Aim of the task: In your copy of the listing below, reproduce each word exactly and include no pictures.
### Given data ###
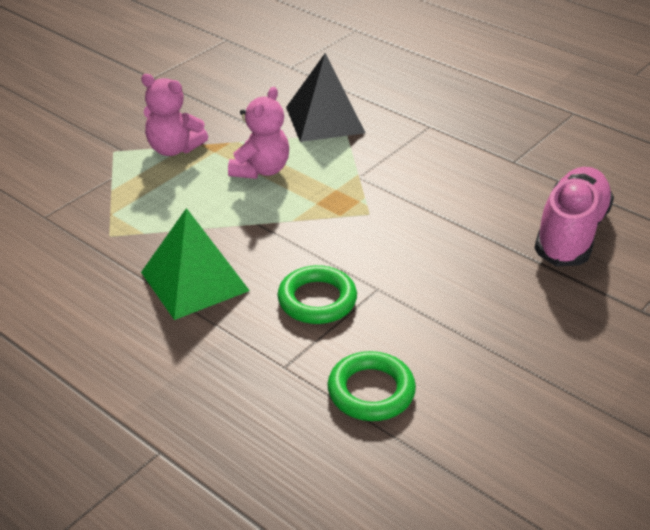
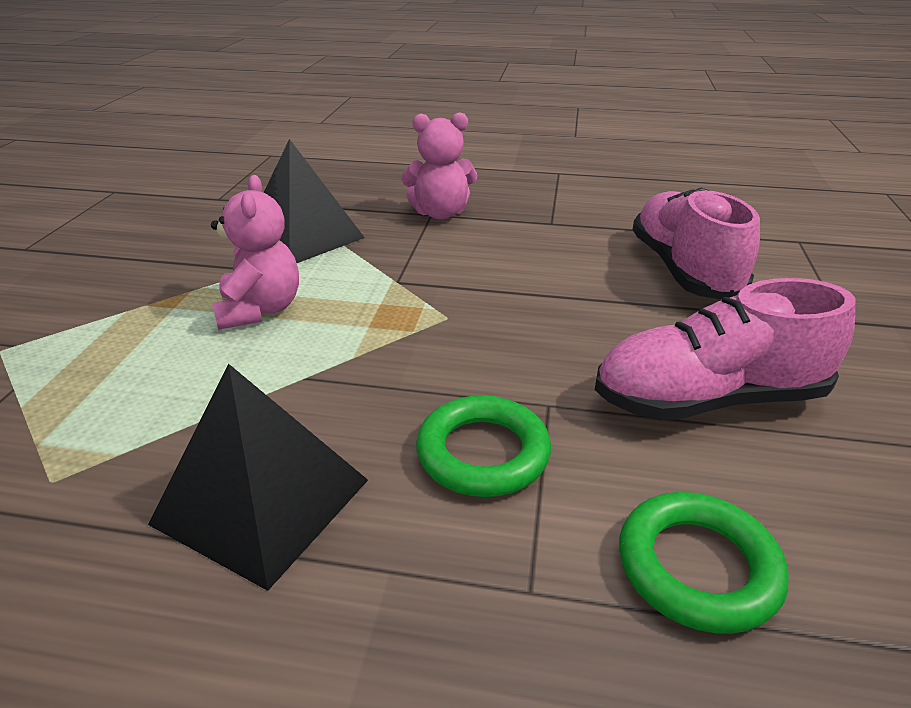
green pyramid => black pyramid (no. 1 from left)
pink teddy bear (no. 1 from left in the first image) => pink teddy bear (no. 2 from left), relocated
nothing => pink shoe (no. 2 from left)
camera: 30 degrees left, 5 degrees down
###
Your response:
green pyramid => black pyramid (no. 1 from left)
pink teddy bear (no. 1 from left in the first image) => pink teddy bear (no. 2 from left), relocated
nothing => pink shoe (no. 2 from left)
camera: 30 degrees left, 5 degrees down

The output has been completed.